EXERCISE DATA:
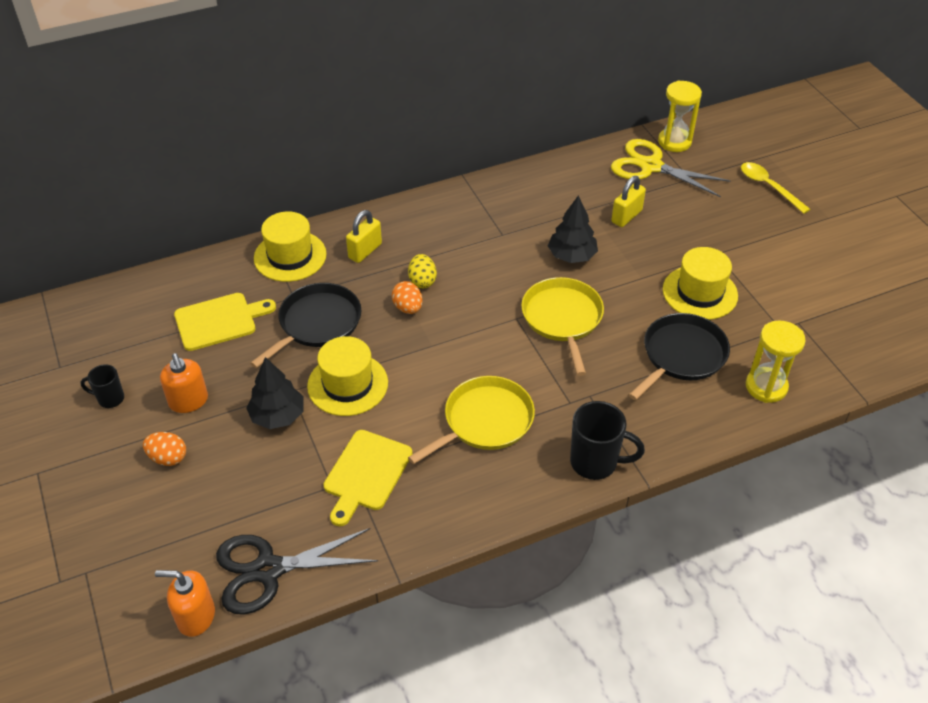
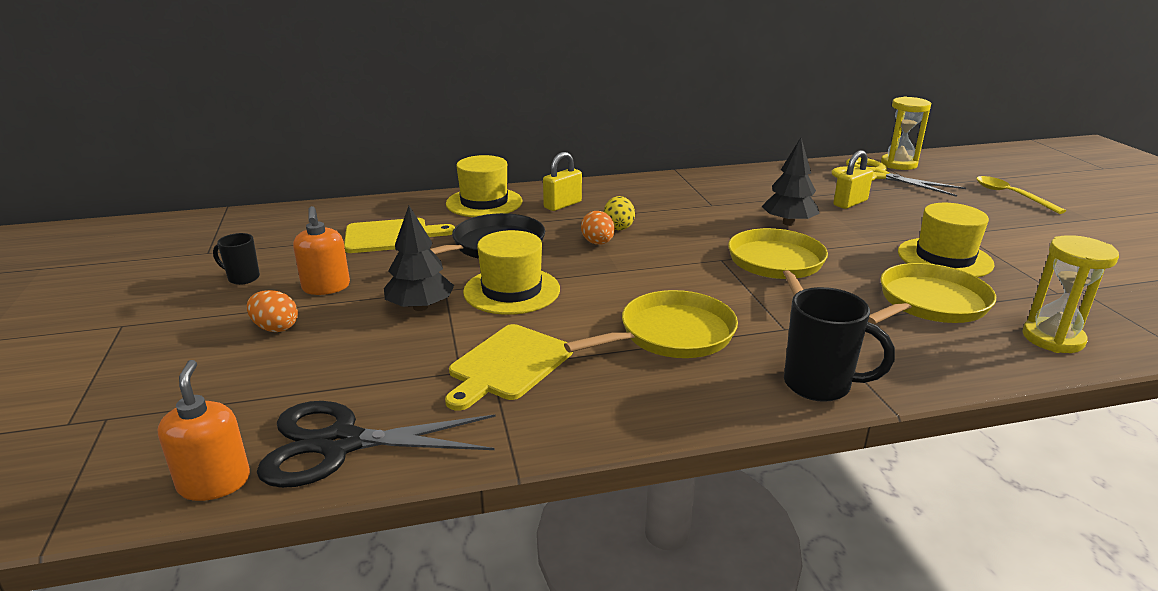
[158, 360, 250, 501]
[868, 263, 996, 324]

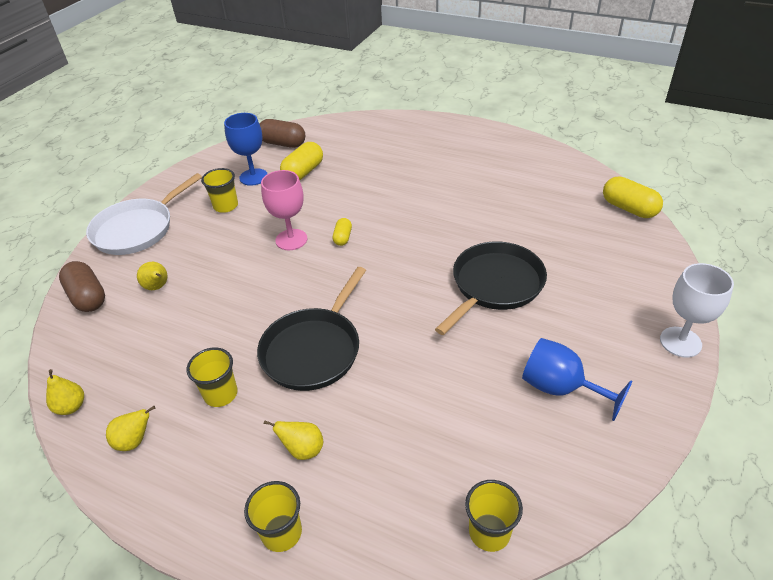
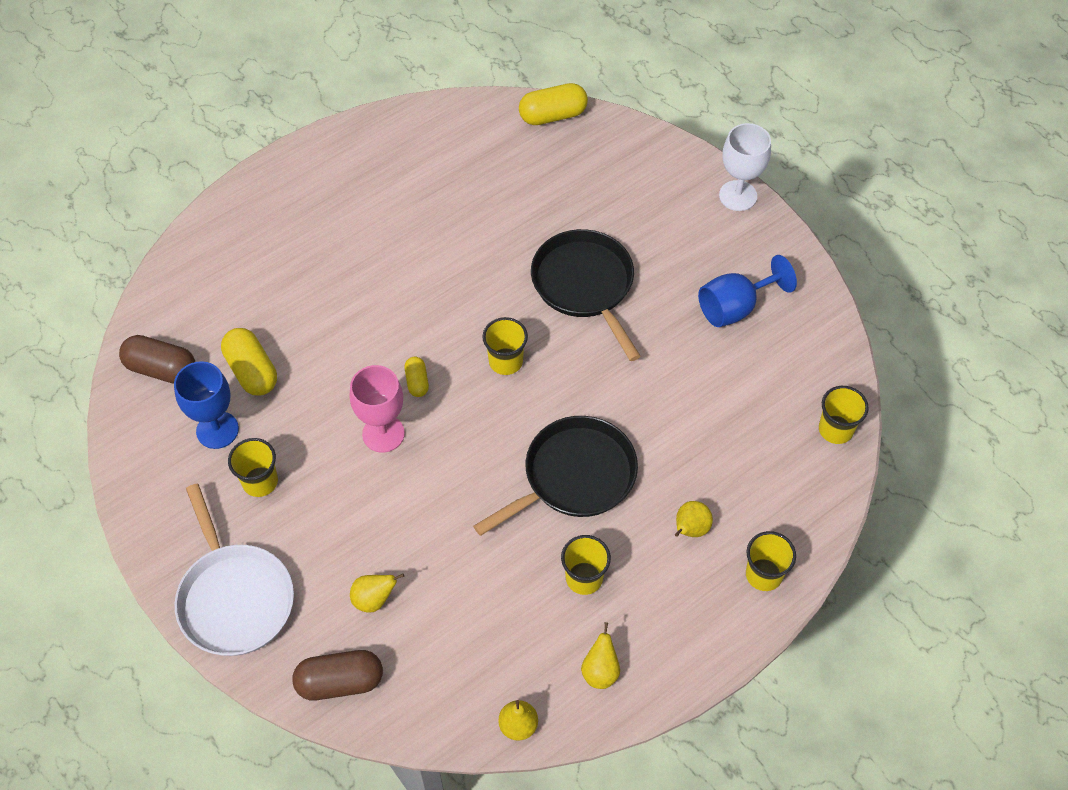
[119, 335, 195, 383]
[405, 357, 429, 397]
[473, 416, 638, 536]
[482, 317, 528, 375]

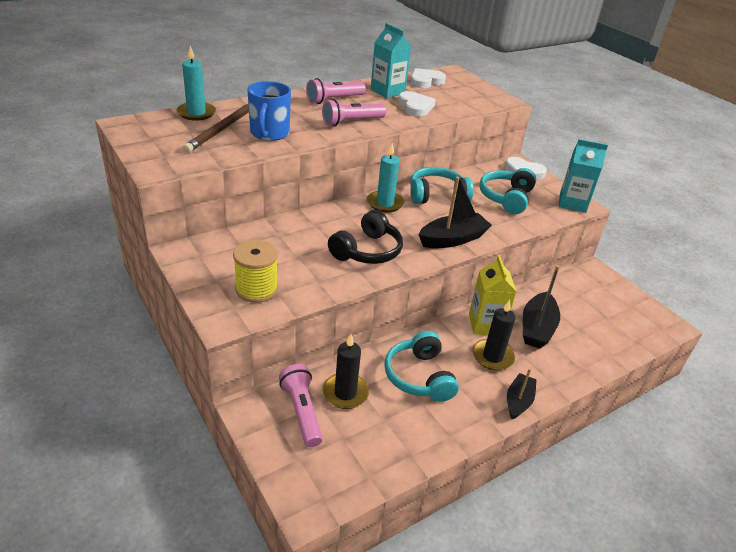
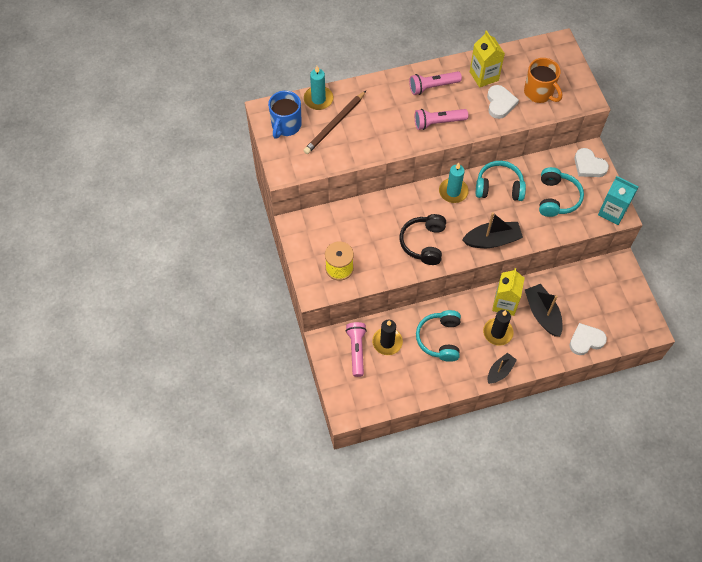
[268, 91, 302, 139]
[400, 214, 446, 265]
[470, 30, 505, 88]
[524, 58, 562, 103]
[525, 284, 563, 337]
[539, 167, 584, 217]
[569, 323, 607, 355]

BRIEF: Each of the lines from the one that contains "[400, 214, 446, 265]" through the last line of the data needs to be repeated exactly, with no others.

RESULT BELOW:
[400, 214, 446, 265]
[470, 30, 505, 88]
[524, 58, 562, 103]
[525, 284, 563, 337]
[539, 167, 584, 217]
[569, 323, 607, 355]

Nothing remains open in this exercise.